▶ **EXERCISE OBJECTIVE**:
Find the string "dice" in the records. Copy every line it appears in.

▶ **INPUT RECORDS**:
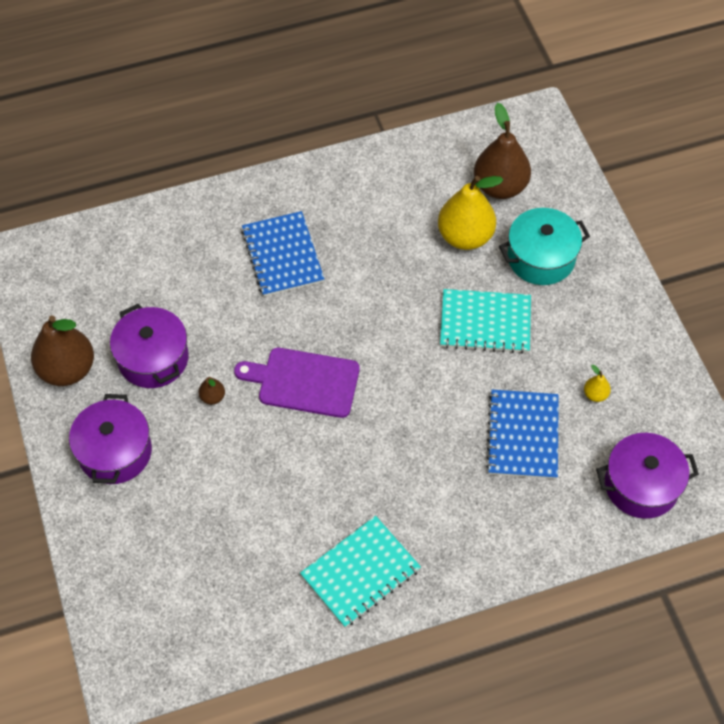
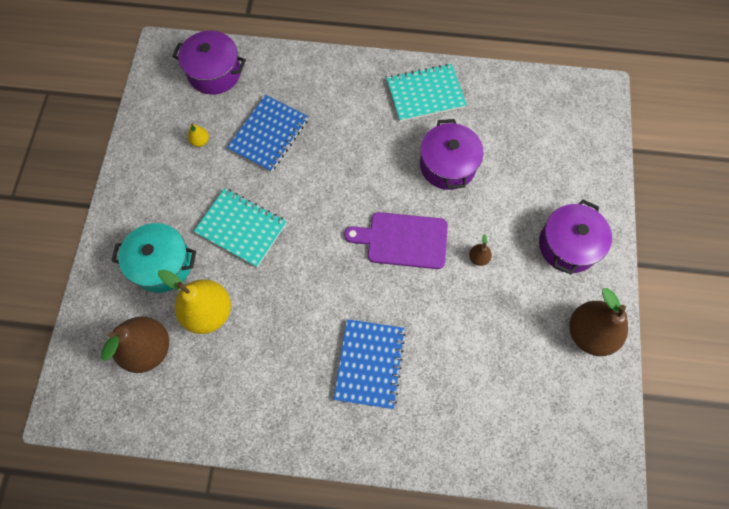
camera: 155 degrees left, 10 degrees up
(153, 358) = (515, 312): purple pot -> purple pot (447, 165)
(304, 382) = (403, 240): purple cutting board -> purple cutting board turned 150 degrees clockwise

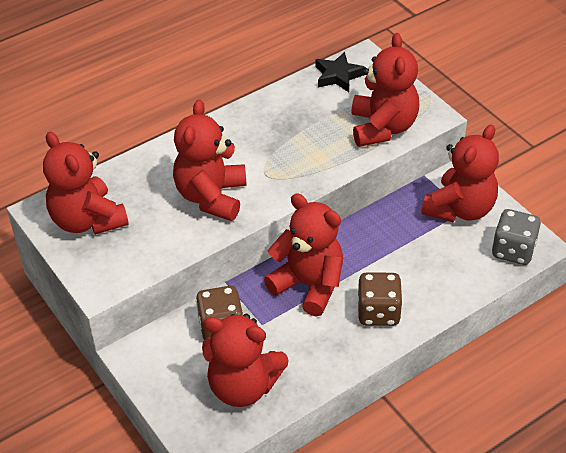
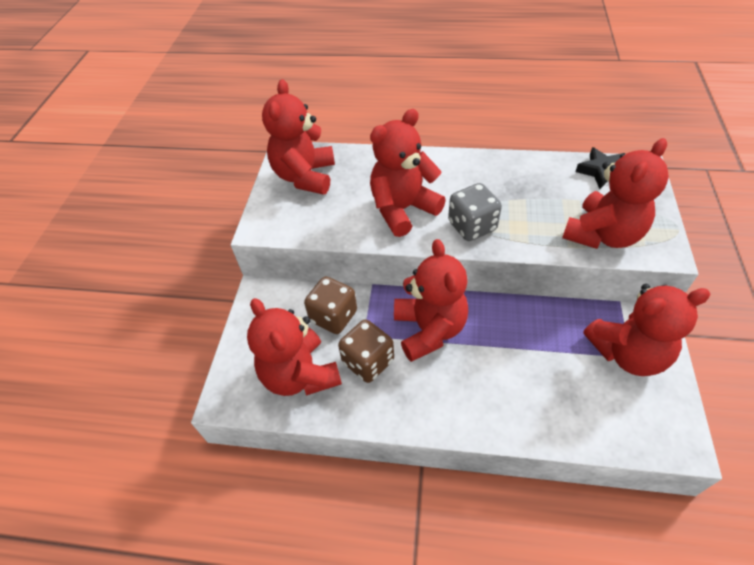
camera: 45 degrees right, 5 degrees up
(378, 312) = (462, 394): brown dice -> brown dice (368, 361)
(513, 250) = (648, 430): grey dice -> grey dice (472, 226)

▶ **ANSWER FOR THE TASK**:
(378, 312) = (462, 394): brown dice -> brown dice (368, 361)
(513, 250) = (648, 430): grey dice -> grey dice (472, 226)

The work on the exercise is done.